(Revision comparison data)
--------------------------------------------------

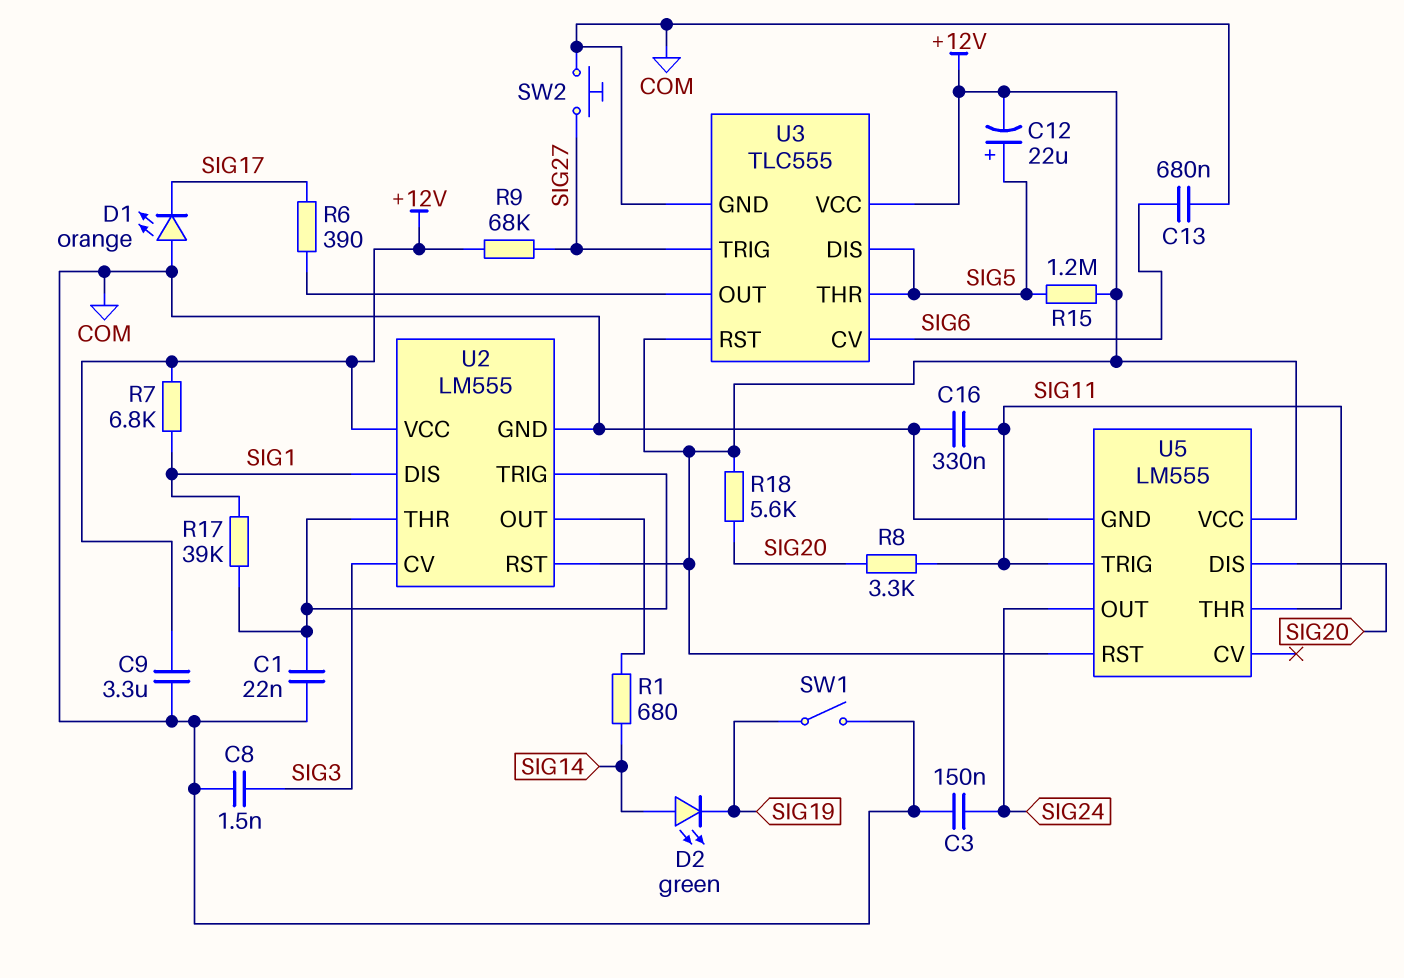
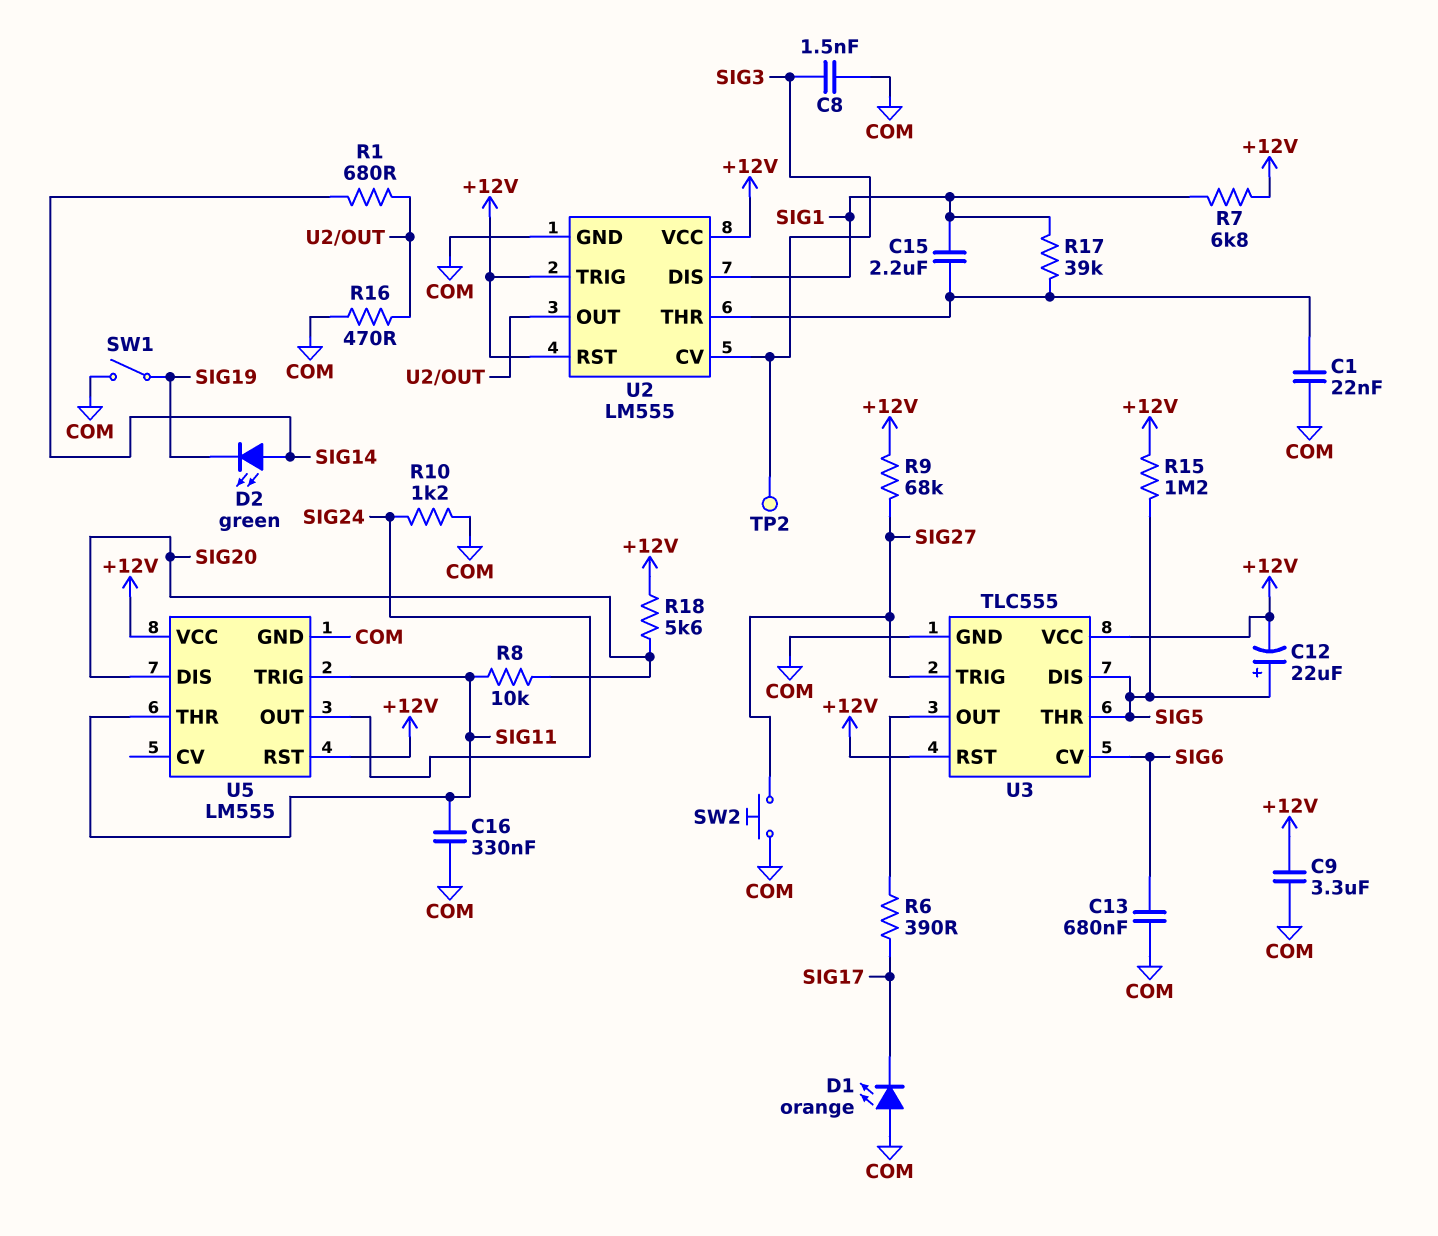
C3: 150nF (COM, SIG24) -> none
C15: none -> 2.2uF (SIG1, U2/THR)
R8: 3.3k (SIG11, SIG20) -> 10k (SIG11, SIG20)
R10: none -> 1.2k (COM, SIG24)
R16: none -> 470 (COM, U2/OUT)
TP2: none -> test point (SIG3)
U2 pin TRIG: U2/THR -> +12V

--------------------------------------------------

[TASK DESCRIPTION]: Wherever the string "none" appears in a line above, copy that line.

[RESULT OF THE EXERCISE]:
C3: 150nF (COM, SIG24) -> none
C15: none -> 2.2uF (SIG1, U2/THR)
R10: none -> 1.2k (COM, SIG24)
R16: none -> 470 (COM, U2/OUT)
TP2: none -> test point (SIG3)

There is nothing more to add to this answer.